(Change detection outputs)
[Start of section]

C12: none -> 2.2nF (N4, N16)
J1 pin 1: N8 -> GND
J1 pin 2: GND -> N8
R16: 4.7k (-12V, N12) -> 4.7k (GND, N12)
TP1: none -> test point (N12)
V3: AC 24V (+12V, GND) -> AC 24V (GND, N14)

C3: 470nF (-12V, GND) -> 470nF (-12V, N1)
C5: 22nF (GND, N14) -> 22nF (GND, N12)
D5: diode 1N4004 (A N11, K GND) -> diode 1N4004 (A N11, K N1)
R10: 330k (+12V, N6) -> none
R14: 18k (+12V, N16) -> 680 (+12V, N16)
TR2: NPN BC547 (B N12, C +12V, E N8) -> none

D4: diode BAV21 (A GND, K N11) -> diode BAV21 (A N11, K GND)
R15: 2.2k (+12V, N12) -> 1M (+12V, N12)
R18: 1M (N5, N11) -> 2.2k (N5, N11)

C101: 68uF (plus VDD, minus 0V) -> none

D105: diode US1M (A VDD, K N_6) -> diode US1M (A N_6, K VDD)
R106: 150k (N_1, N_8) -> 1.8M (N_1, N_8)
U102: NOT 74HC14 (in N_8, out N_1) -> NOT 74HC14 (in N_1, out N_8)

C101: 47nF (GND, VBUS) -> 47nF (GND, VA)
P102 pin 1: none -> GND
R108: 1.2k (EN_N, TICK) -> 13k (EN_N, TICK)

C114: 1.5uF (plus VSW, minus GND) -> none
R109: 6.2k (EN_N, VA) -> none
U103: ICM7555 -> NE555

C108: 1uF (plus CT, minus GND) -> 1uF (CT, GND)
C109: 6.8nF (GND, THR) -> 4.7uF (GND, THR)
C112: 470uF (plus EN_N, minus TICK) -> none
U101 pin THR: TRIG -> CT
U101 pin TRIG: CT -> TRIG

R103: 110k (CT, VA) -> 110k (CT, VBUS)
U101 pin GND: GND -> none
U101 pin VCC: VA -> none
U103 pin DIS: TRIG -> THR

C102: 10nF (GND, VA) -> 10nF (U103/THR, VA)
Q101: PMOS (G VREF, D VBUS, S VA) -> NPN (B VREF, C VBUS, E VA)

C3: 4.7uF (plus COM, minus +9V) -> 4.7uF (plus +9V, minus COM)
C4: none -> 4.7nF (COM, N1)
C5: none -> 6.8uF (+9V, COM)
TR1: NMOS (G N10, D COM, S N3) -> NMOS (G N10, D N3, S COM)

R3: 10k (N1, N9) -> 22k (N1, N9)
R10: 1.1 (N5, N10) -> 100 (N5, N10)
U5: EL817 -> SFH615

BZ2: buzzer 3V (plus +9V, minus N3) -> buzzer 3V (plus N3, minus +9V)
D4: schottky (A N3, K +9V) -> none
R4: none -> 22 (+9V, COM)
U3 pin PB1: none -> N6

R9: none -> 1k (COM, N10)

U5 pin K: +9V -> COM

[End of section]

*WHAT THIS TASK INVOLVES*:
Copy every line in the data above that has the string "minus" in it.

*WRITTEN RESPONSE*:
C101: 68uF (plus VDD, minus 0V) -> none
C114: 1.5uF (plus VSW, minus GND) -> none
C108: 1uF (plus CT, minus GND) -> 1uF (CT, GND)
C112: 470uF (plus EN_N, minus TICK) -> none
C3: 4.7uF (plus COM, minus +9V) -> 4.7uF (plus +9V, minus COM)
BZ2: buzzer 3V (plus +9V, minus N3) -> buzzer 3V (plus N3, minus +9V)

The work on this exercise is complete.